Copy every item below word for word, omitting the pictures from your copy.

### RECORD EXTRACTS:
========================================================================
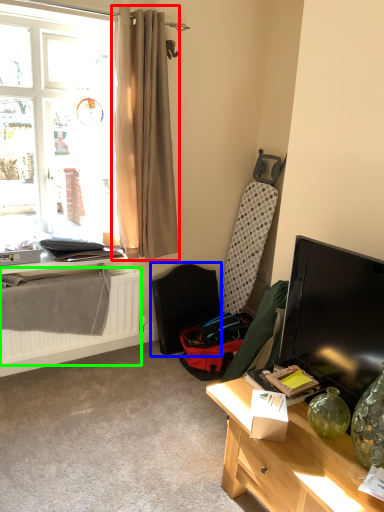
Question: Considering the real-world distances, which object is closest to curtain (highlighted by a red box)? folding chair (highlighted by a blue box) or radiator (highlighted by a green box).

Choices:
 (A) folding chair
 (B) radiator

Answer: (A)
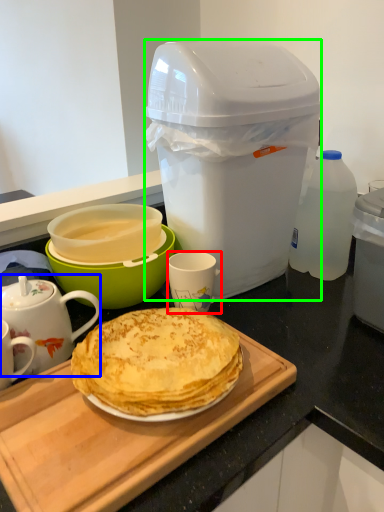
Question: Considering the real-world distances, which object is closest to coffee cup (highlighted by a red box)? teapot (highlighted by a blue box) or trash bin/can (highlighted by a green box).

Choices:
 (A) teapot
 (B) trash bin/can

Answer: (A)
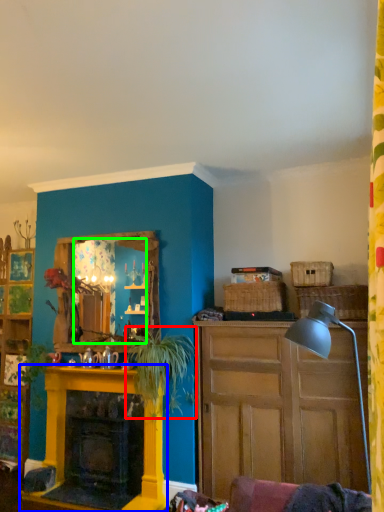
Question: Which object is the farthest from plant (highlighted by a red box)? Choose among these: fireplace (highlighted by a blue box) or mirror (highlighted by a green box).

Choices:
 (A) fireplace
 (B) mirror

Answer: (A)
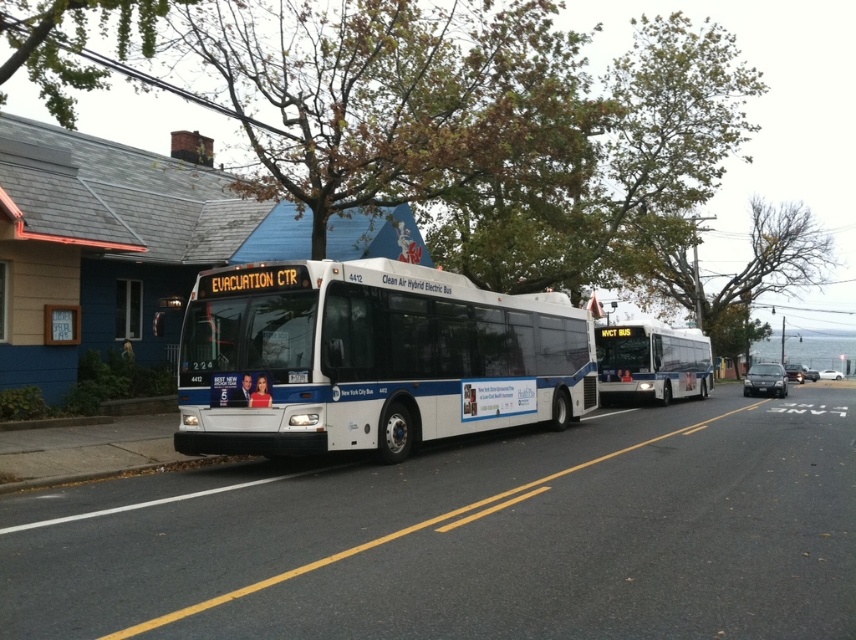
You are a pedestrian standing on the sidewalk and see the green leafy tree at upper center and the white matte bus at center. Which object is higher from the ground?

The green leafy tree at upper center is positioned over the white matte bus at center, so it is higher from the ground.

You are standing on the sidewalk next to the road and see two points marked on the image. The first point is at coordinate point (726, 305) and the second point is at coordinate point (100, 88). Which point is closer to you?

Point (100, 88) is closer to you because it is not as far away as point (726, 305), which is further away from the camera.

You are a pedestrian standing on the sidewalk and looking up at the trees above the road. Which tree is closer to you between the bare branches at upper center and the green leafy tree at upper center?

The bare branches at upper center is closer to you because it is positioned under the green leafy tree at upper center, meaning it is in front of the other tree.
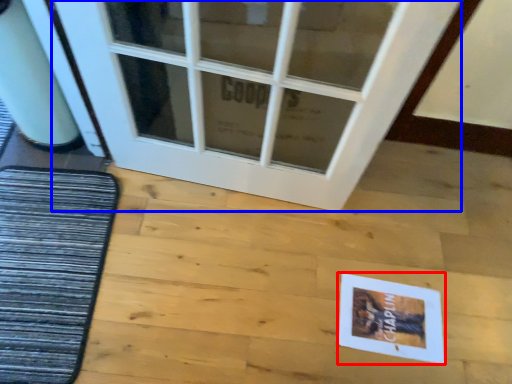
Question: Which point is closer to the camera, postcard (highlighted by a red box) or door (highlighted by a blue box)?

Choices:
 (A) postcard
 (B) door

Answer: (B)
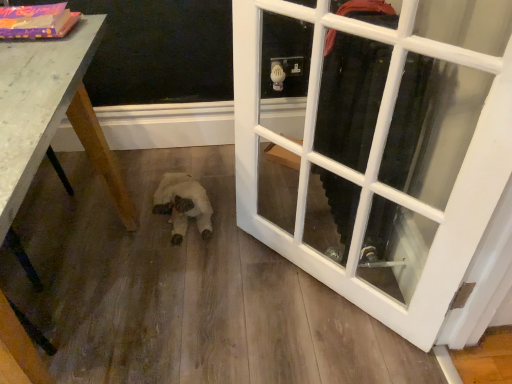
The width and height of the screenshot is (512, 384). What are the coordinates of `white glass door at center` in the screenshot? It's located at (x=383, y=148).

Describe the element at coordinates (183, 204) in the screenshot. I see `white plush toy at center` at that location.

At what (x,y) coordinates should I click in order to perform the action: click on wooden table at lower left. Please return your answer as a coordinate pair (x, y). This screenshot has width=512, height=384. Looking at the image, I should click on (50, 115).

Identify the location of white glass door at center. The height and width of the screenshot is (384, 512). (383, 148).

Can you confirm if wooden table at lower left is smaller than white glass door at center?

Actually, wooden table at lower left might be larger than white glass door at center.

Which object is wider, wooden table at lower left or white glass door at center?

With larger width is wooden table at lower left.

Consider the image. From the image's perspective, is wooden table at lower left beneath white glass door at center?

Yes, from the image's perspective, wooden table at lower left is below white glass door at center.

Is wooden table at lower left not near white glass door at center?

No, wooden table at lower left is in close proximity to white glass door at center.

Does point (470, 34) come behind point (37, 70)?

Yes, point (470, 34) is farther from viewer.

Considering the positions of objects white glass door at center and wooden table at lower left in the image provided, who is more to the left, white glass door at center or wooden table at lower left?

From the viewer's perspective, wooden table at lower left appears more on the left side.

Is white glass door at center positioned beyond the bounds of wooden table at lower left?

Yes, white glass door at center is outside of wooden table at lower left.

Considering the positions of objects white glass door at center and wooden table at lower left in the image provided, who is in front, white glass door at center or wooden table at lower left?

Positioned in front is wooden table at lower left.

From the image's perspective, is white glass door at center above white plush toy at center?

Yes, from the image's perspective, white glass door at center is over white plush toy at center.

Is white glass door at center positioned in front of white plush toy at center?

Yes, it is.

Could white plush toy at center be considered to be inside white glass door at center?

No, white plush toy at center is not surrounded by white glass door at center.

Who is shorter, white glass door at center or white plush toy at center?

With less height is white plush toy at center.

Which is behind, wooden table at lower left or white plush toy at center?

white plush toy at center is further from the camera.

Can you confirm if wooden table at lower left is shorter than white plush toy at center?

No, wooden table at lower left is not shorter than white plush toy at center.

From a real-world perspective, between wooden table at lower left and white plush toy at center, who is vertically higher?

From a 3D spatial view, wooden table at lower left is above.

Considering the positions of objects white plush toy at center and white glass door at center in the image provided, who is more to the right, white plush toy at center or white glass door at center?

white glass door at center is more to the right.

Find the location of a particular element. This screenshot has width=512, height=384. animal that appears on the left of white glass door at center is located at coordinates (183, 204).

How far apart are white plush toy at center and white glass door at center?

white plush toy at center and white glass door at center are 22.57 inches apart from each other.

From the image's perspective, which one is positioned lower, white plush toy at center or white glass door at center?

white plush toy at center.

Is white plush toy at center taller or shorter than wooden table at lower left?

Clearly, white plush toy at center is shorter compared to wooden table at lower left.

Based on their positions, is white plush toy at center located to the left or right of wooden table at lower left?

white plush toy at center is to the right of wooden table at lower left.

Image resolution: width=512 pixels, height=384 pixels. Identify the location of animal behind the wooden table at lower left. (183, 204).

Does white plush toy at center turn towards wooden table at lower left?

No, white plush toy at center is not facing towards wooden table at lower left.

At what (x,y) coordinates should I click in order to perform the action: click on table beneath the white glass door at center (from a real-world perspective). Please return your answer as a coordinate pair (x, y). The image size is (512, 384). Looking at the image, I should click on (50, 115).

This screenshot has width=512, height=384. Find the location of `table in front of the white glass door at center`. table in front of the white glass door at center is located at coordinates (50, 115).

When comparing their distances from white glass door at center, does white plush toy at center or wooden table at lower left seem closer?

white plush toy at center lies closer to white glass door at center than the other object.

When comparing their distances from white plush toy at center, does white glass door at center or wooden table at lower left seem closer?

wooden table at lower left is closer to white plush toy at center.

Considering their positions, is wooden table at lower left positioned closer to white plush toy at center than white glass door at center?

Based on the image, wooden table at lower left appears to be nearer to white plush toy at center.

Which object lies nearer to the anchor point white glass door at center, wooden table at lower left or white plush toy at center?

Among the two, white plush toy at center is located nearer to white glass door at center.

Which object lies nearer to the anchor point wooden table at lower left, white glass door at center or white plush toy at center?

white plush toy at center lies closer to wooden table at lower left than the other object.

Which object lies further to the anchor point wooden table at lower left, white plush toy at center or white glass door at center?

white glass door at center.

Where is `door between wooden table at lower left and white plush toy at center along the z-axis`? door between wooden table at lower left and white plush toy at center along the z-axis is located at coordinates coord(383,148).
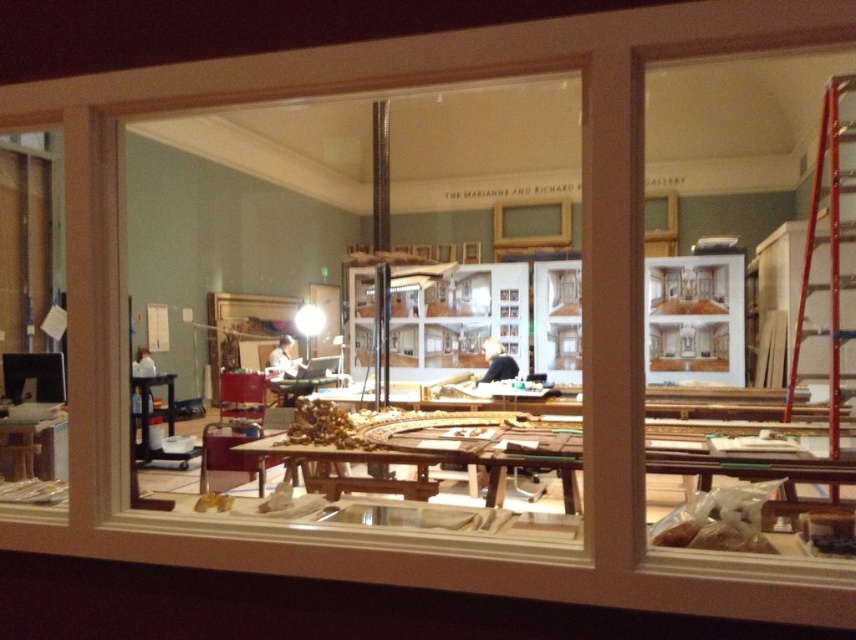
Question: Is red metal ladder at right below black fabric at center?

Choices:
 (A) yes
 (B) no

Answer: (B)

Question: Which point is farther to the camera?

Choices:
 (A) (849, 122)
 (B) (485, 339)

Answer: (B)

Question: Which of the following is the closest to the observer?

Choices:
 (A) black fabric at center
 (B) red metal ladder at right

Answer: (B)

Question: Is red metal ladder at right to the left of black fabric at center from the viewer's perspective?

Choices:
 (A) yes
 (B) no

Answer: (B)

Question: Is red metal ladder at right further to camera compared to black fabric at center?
========================================================================
### TASK RESULT:
Question: Considering the real-world distances, which object is closest to curtain (highlighted by a red box)? folding chair (highlighted by a blue box) or radiator (highlighted by a green box).

Choices:
 (A) folding chair
 (B) radiator

Answer: (A)
Question: Considering the real-world distances, which object is closest to coffee cup (highlighted by a red box)? teapot (highlighted by a blue box) or trash bin/can (highlighted by a green box).

Choices:
 (A) teapot
 (B) trash bin/can

Answer: (A)
Question: Which object is the farthest from plant (highlighted by a red box)? Choose among these: fireplace (highlighted by a blue box) or mirror (highlighted by a green box).

Choices:
 (A) fireplace
 (B) mirror

Answer: (A)
You are a pedestrian standing on the sidewalk and see the green leafy tree at upper center and the white matte bus at center. Which object is higher from the ground?

The green leafy tree at upper center is positioned over the white matte bus at center, so it is higher from the ground.

You are standing on the sidewalk next to the road and see two points marked on the image. The first point is at coordinate point (726, 305) and the second point is at coordinate point (100, 88). Which point is closer to you?

Point (100, 88) is closer to you because it is not as far away as point (726, 305), which is further away from the camera.

You are a pedestrian standing on the sidewalk and looking up at the trees above the road. Which tree is closer to you between the bare branches at upper center and the green leafy tree at upper center?

The bare branches at upper center is closer to you because it is positioned under the green leafy tree at upper center, meaning it is in front of the other tree.
Question: Which point is closer to the camera, postcard (highlighted by a red box) or door (highlighted by a blue box)?

Choices:
 (A) postcard
 (B) door

Answer: (B)
The width and height of the screenshot is (512, 384). What are the coordinates of `white glass door at center` in the screenshot? It's located at (x=383, y=148).

Describe the element at coordinates (183, 204) in the screenshot. I see `white plush toy at center` at that location.

At what (x,y) coordinates should I click in order to perform the action: click on wooden table at lower left. Please return your answer as a coordinate pair (x, y). This screenshot has width=512, height=384. Looking at the image, I should click on (50, 115).

Identify the location of white glass door at center. The height and width of the screenshot is (384, 512). (383, 148).

Can you confirm if wooden table at lower left is smaller than white glass door at center?

Actually, wooden table at lower left might be larger than white glass door at center.

Which object is wider, wooden table at lower left or white glass door at center?

With larger width is wooden table at lower left.

Consider the image. From the image's perspective, is wooden table at lower left beneath white glass door at center?

Yes, from the image's perspective, wooden table at lower left is below white glass door at center.

Is wooden table at lower left not near white glass door at center?

No, wooden table at lower left is in close proximity to white glass door at center.

Does point (470, 34) come behind point (37, 70)?

Yes, point (470, 34) is farther from viewer.

Considering the positions of objects white glass door at center and wooden table at lower left in the image provided, who is more to the left, white glass door at center or wooden table at lower left?

From the viewer's perspective, wooden table at lower left appears more on the left side.

Is white glass door at center positioned beyond the bounds of wooden table at lower left?

Yes, white glass door at center is outside of wooden table at lower left.

Considering the positions of objects white glass door at center and wooden table at lower left in the image provided, who is in front, white glass door at center or wooden table at lower left?

Positioned in front is wooden table at lower left.

From the image's perspective, is white glass door at center above white plush toy at center?

Yes, from the image's perspective, white glass door at center is over white plush toy at center.

Is white glass door at center positioned in front of white plush toy at center?

Yes, it is.

Could white plush toy at center be considered to be inside white glass door at center?

No, white plush toy at center is not surrounded by white glass door at center.

Who is shorter, white glass door at center or white plush toy at center?

With less height is white plush toy at center.

Which is behind, wooden table at lower left or white plush toy at center?

white plush toy at center is further from the camera.

Can you confirm if wooden table at lower left is shorter than white plush toy at center?

No, wooden table at lower left is not shorter than white plush toy at center.

From a real-world perspective, between wooden table at lower left and white plush toy at center, who is vertically higher?

From a 3D spatial view, wooden table at lower left is above.

Considering the positions of objects white plush toy at center and white glass door at center in the image provided, who is more to the right, white plush toy at center or white glass door at center?

white glass door at center is more to the right.

Find the location of a particular element. This screenshot has width=512, height=384. animal that appears on the left of white glass door at center is located at coordinates (183, 204).

How far apart are white plush toy at center and white glass door at center?

white plush toy at center and white glass door at center are 22.57 inches apart from each other.

From the image's perspective, which one is positioned lower, white plush toy at center or white glass door at center?

white plush toy at center.

Is white plush toy at center taller or shorter than wooden table at lower left?

Clearly, white plush toy at center is shorter compared to wooden table at lower left.

Based on their positions, is white plush toy at center located to the left or right of wooden table at lower left?

white plush toy at center is to the right of wooden table at lower left.

Image resolution: width=512 pixels, height=384 pixels. Identify the location of animal behind the wooden table at lower left. (183, 204).

Does white plush toy at center turn towards wooden table at lower left?

No, white plush toy at center is not facing towards wooden table at lower left.

At what (x,y) coordinates should I click in order to perform the action: click on table beneath the white glass door at center (from a real-world perspective). Please return your answer as a coordinate pair (x, y). The image size is (512, 384). Looking at the image, I should click on (50, 115).

This screenshot has width=512, height=384. Find the location of `table in front of the white glass door at center`. table in front of the white glass door at center is located at coordinates (50, 115).

When comparing their distances from white glass door at center, does white plush toy at center or wooden table at lower left seem closer?

white plush toy at center lies closer to white glass door at center than the other object.

When comparing their distances from white plush toy at center, does white glass door at center or wooden table at lower left seem closer?

wooden table at lower left is closer to white plush toy at center.

Considering their positions, is wooden table at lower left positioned closer to white plush toy at center than white glass door at center?

Based on the image, wooden table at lower left appears to be nearer to white plush toy at center.

Which object lies nearer to the anchor point white glass door at center, wooden table at lower left or white plush toy at center?

Among the two, white plush toy at center is located nearer to white glass door at center.

Which object lies nearer to the anchor point wooden table at lower left, white glass door at center or white plush toy at center?

white plush toy at center lies closer to wooden table at lower left than the other object.

Which object lies further to the anchor point wooden table at lower left, white plush toy at center or white glass door at center?

white glass door at center.

Where is `door between wooden table at lower left and white plush toy at center along the z-axis`? door between wooden table at lower left and white plush toy at center along the z-axis is located at coordinates coord(383,148).
Question: Is red metal ladder at right below black fabric at center?

Choices:
 (A) yes
 (B) no

Answer: (B)

Question: Which point is farther to the camera?

Choices:
 (A) (849, 122)
 (B) (485, 339)

Answer: (B)

Question: Which of the following is the closest to the observer?

Choices:
 (A) black fabric at center
 (B) red metal ladder at right

Answer: (B)

Question: Is red metal ladder at right to the left of black fabric at center from the viewer's perspective?

Choices:
 (A) yes
 (B) no

Answer: (B)

Question: Is red metal ladder at right further to camera compared to black fabric at center?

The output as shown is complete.